● EXTRACTED DATA:
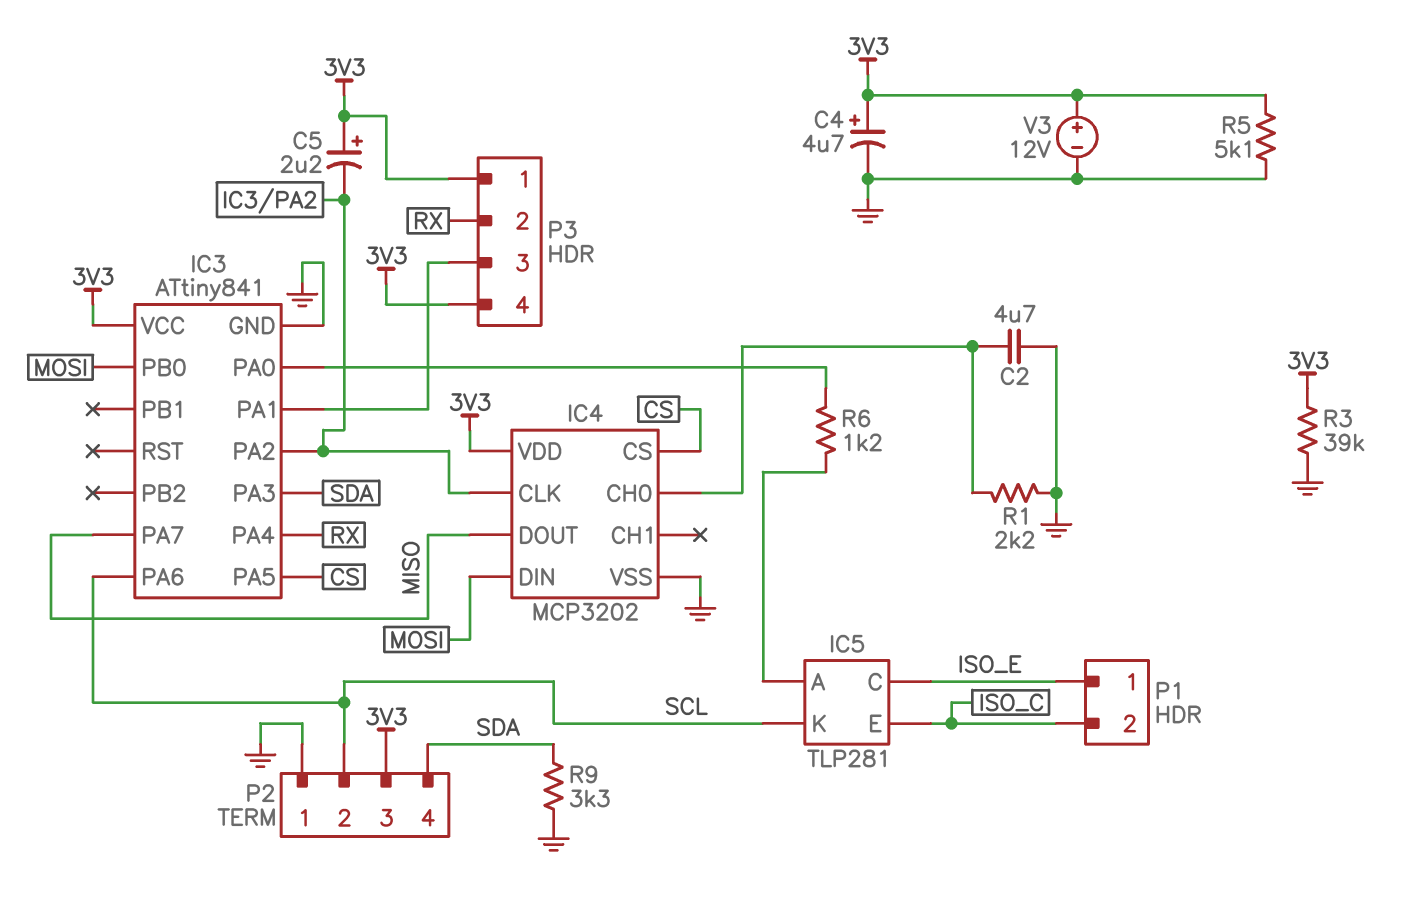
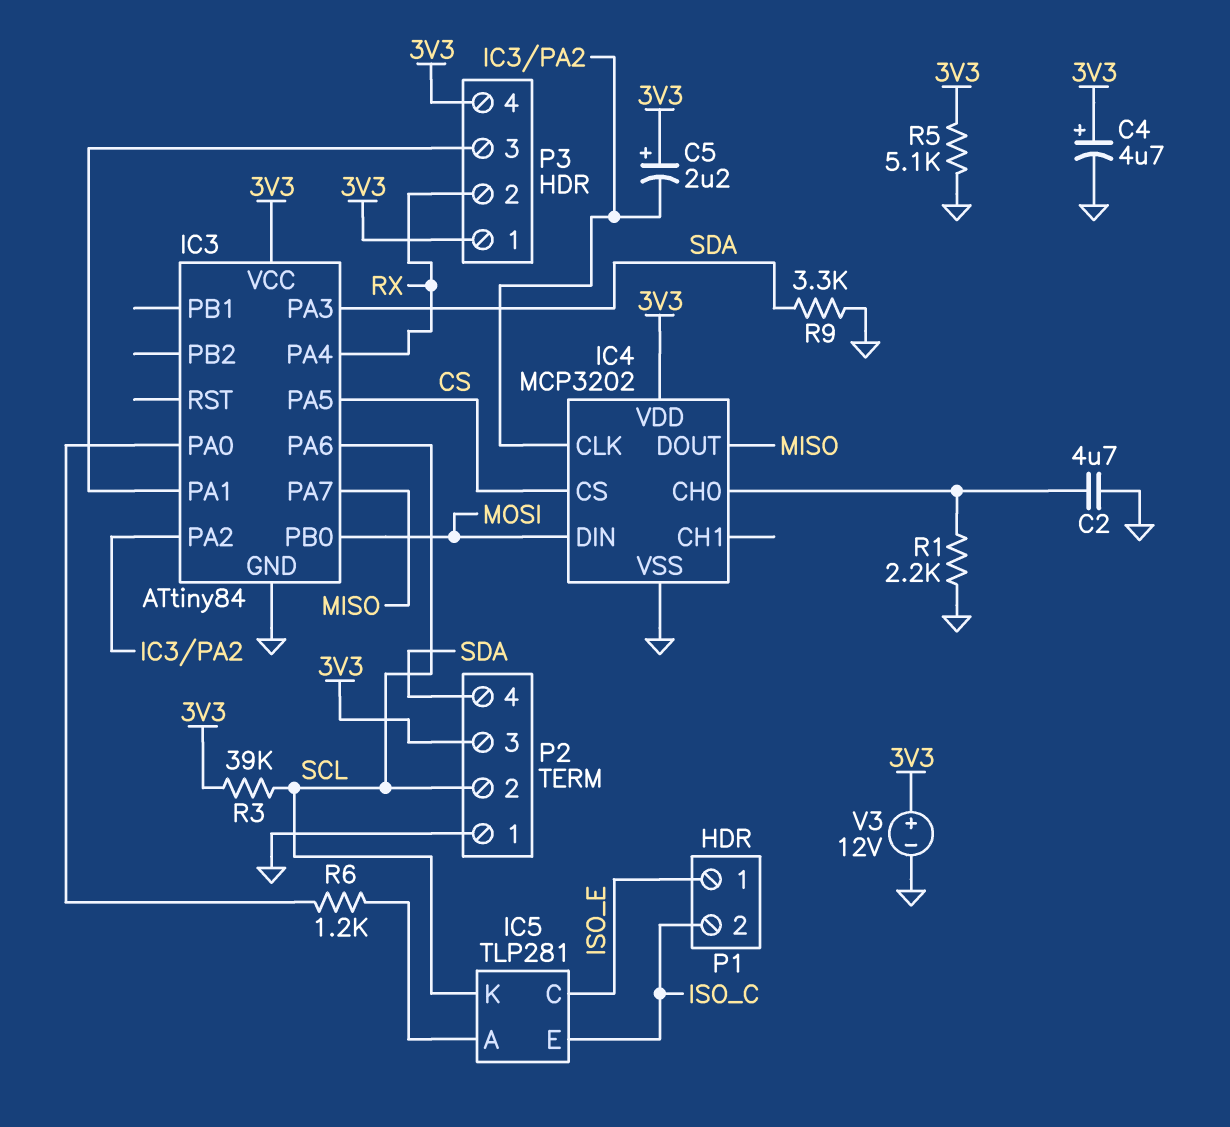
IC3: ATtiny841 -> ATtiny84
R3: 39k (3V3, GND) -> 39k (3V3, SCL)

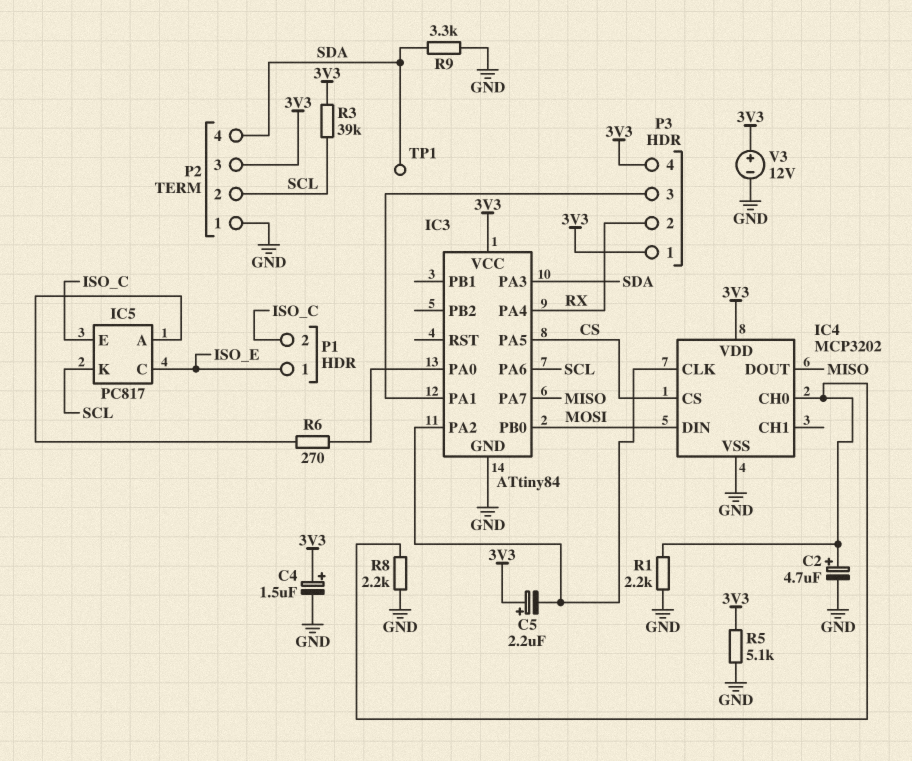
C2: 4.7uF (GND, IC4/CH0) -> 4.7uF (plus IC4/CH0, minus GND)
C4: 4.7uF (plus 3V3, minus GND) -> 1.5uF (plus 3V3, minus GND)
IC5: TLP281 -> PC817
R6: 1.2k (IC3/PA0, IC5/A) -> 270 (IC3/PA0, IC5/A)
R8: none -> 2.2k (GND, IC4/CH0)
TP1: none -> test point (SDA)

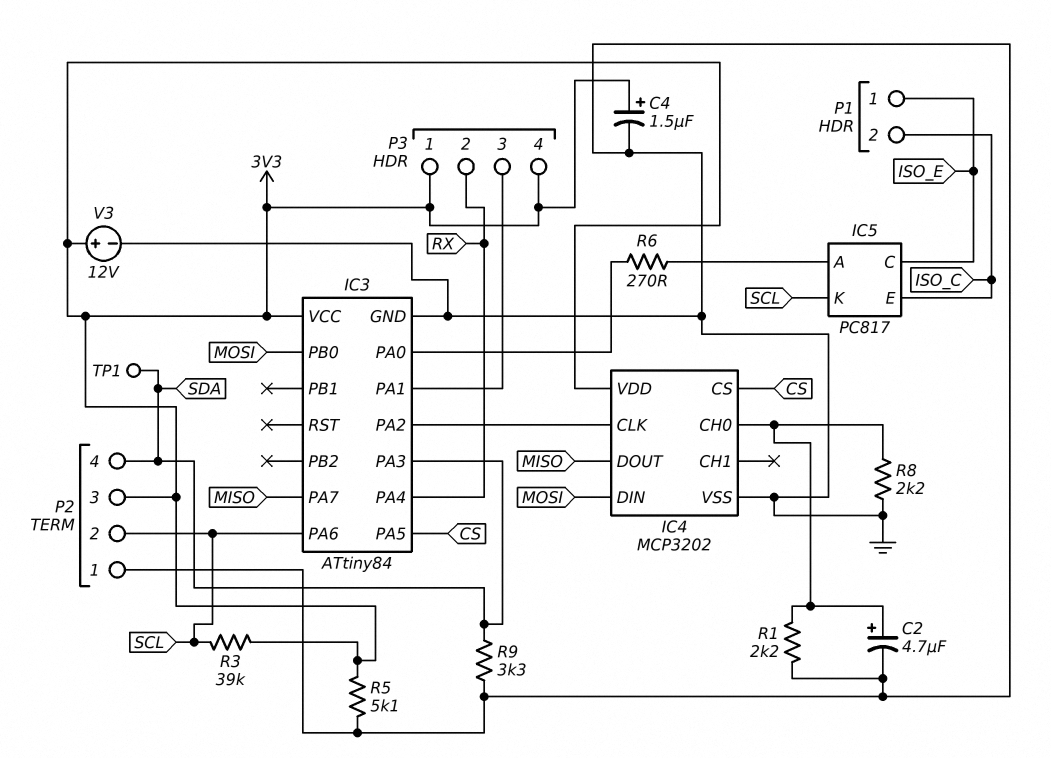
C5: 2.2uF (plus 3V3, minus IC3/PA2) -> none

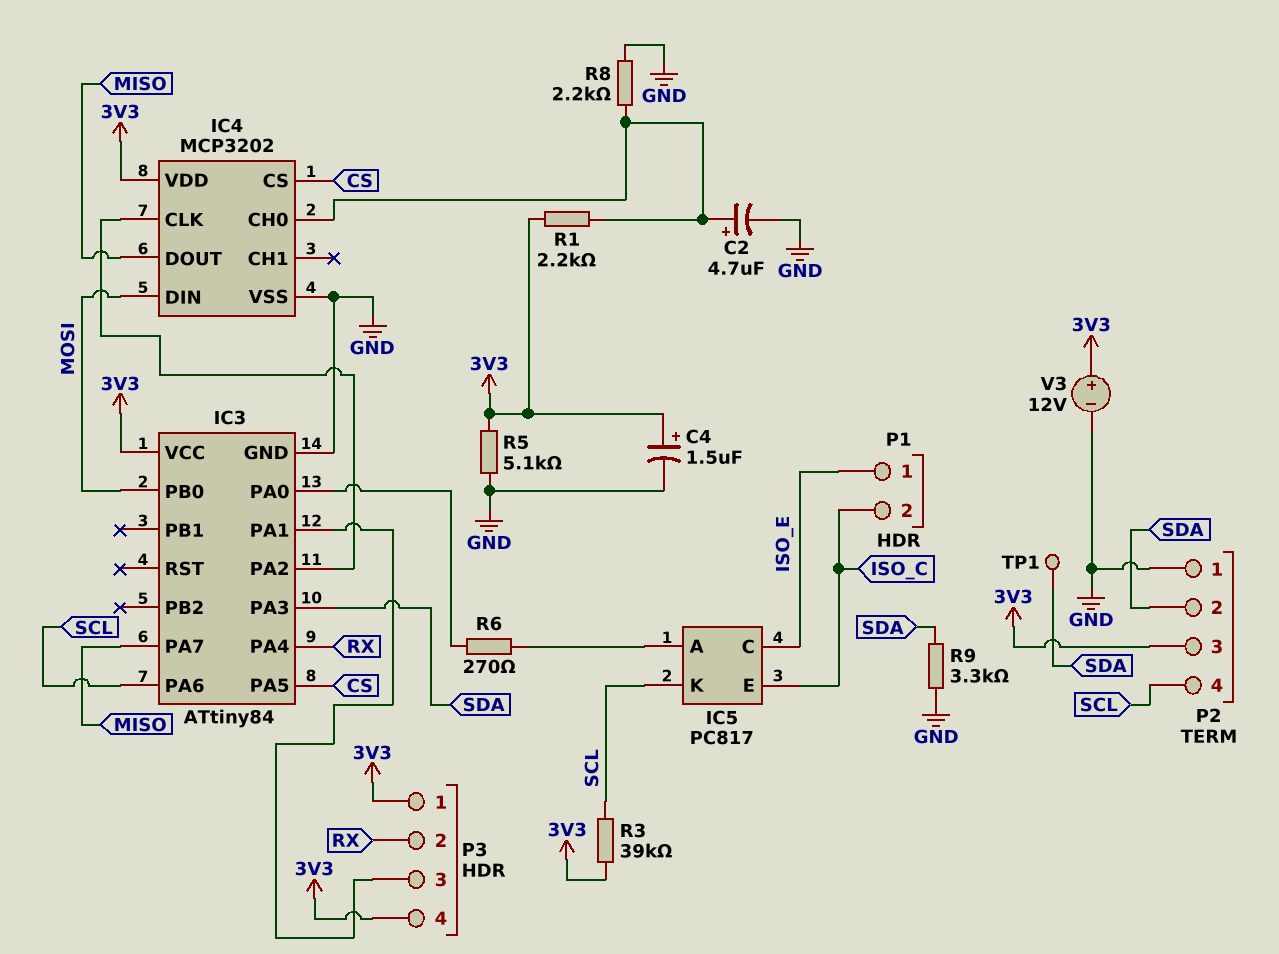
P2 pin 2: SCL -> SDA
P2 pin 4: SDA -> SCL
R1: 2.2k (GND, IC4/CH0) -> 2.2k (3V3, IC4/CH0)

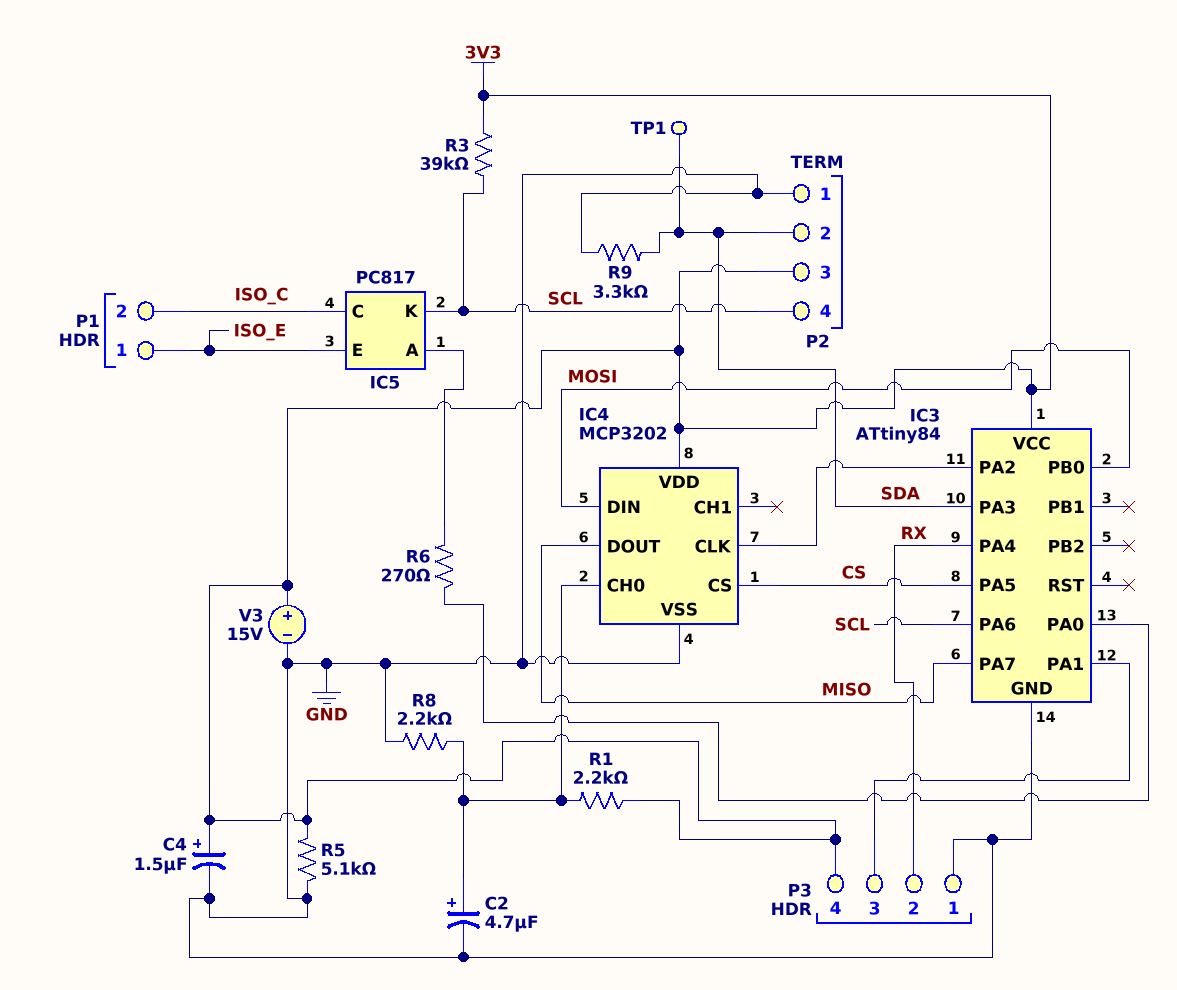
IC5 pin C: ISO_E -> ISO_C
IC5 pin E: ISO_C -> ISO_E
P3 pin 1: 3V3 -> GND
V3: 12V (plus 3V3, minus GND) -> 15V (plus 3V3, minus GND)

● PROBLEM: In the material above, find each line that has the string "plus" and return it.

● ANSWER TO THIS EXERCISE:
C2: 4.7uF (GND, IC4/CH0) -> 4.7uF (plus IC4/CH0, minus GND)
C4: 4.7uF (plus 3V3, minus GND) -> 1.5uF (plus 3V3, minus GND)
C5: 2.2uF (plus 3V3, minus IC3/PA2) -> none
V3: 12V (plus 3V3, minus GND) -> 15V (plus 3V3, minus GND)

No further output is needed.